Exercise prompt
Below are some records; repeat them all exactly, minus the pictures.
=== Given entries ===
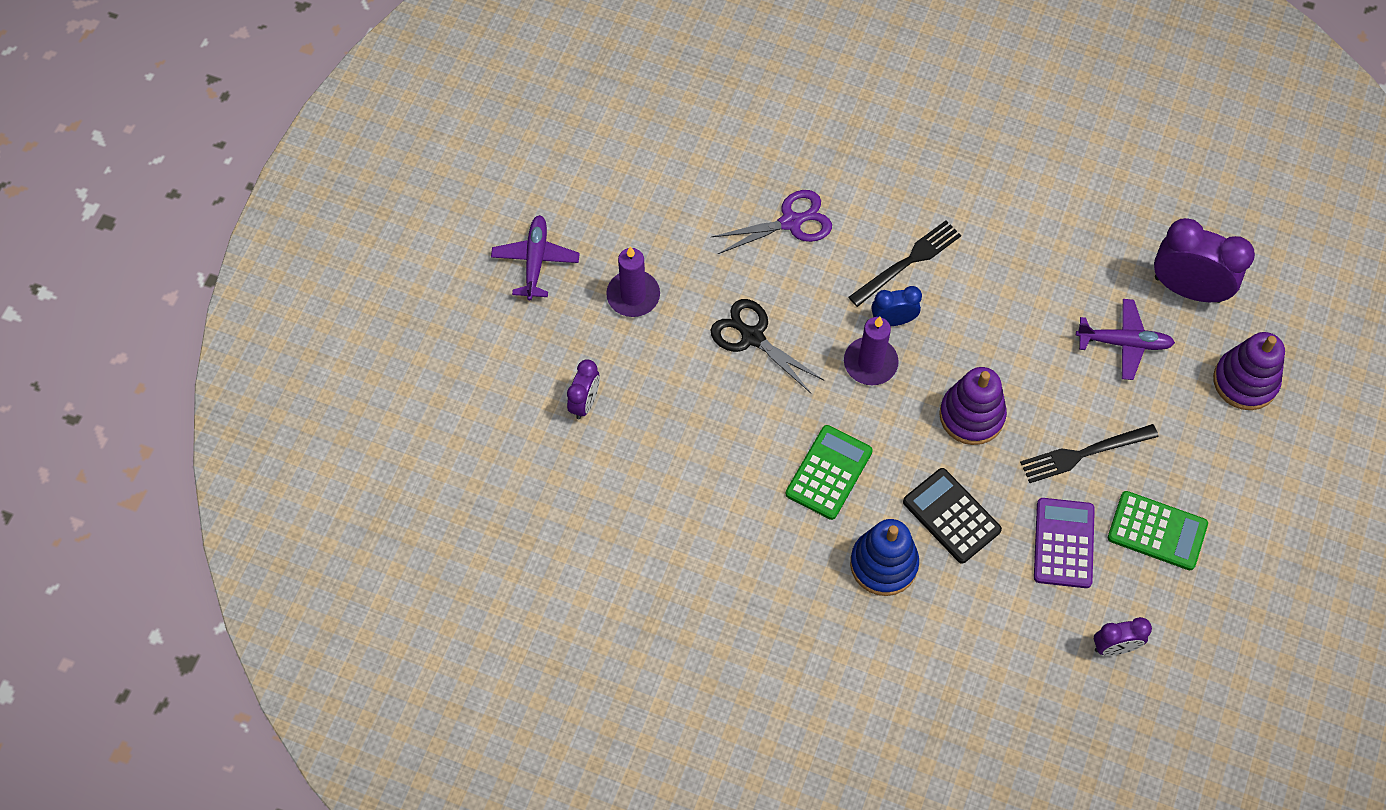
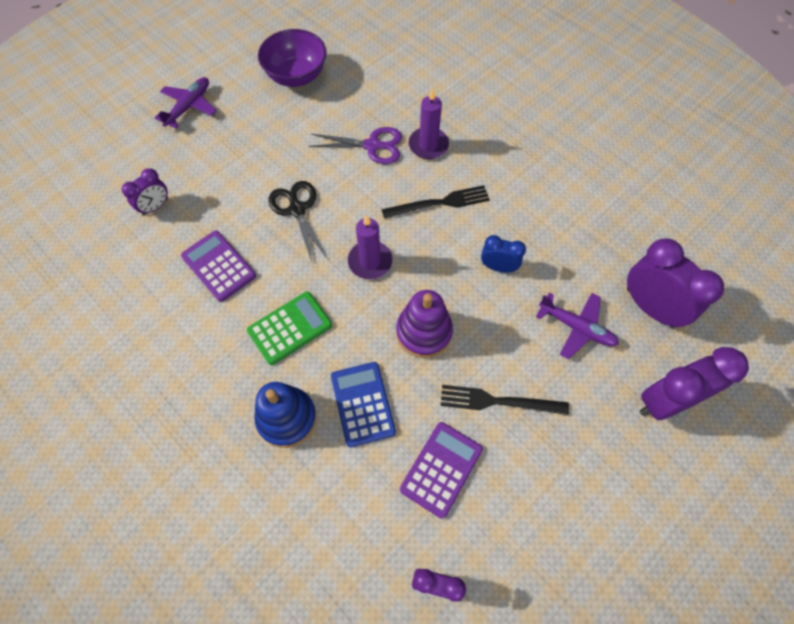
camera: 25 degrees right, 0 degrees up
purple candle [606,246,660,317] -> purple candle moved to [408,88,449,159]
blue clock [871,286,922,326] -> blue clock moved to [481,235,526,273]
black calculator [903,468,1002,564] -> blue calculator [331,362,396,447]
green calculator [1108,491,1208,570] -> none
purple stacking toy [1213,332,1285,410] -> purple clock [640,347,749,420]
none -> purple calculator [181,231,256,302]
none -> purple bowl [258,29,326,87]

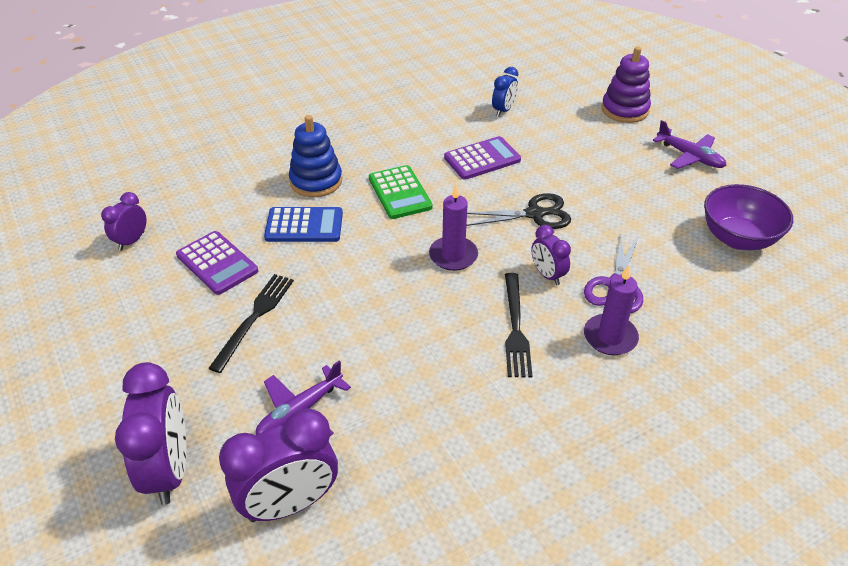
camera: 105 degrees right, 20 degrees down
purple clock [122,168,168,216] -> purple clock moved to [531,225,571,285]
purple stacking toy [396,290,453,358] -> purple stacking toy moved to [601,46,651,123]
blue clock [481,235,526,273] -> blue clock moved to [492,67,518,117]

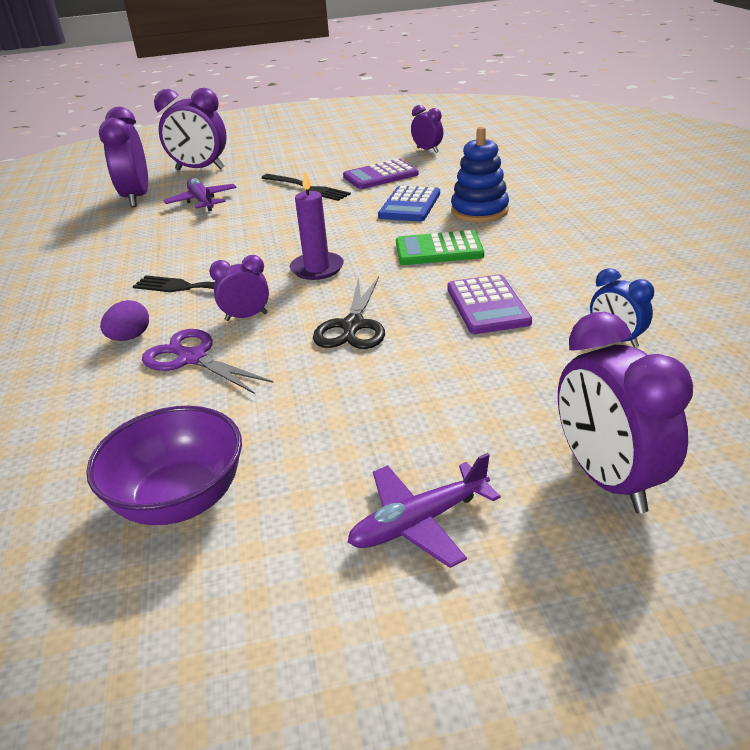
camera: 110 degrees right, 10 degrees down
purple candle [584,265,639,355] -> purple egg [100,300,149,341]
purple stacking toy [601,46,651,123] -> purple clock [558,312,693,513]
===
Exercise response
camera: 25 degrees right, 0 degrees up
purple candle [606,246,660,317] -> purple candle moved to [408,88,449,159]
blue clock [871,286,922,326] -> blue clock moved to [481,235,526,273]
black calculator [903,468,1002,564] -> blue calculator [331,362,396,447]
green calculator [1108,491,1208,570] -> none
purple stacking toy [1213,332,1285,410] -> purple clock [640,347,749,420]
none -> purple calculator [181,231,256,302]
none -> purple bowl [258,29,326,87]

camera: 105 degrees right, 20 degrees down
purple clock [122,168,168,216] -> purple clock moved to [531,225,571,285]
purple stacking toy [396,290,453,358] -> purple stacking toy moved to [601,46,651,123]
blue clock [481,235,526,273] -> blue clock moved to [492,67,518,117]

camera: 110 degrees right, 10 degrees down
purple candle [584,265,639,355] -> purple egg [100,300,149,341]
purple stacking toy [601,46,651,123] -> purple clock [558,312,693,513]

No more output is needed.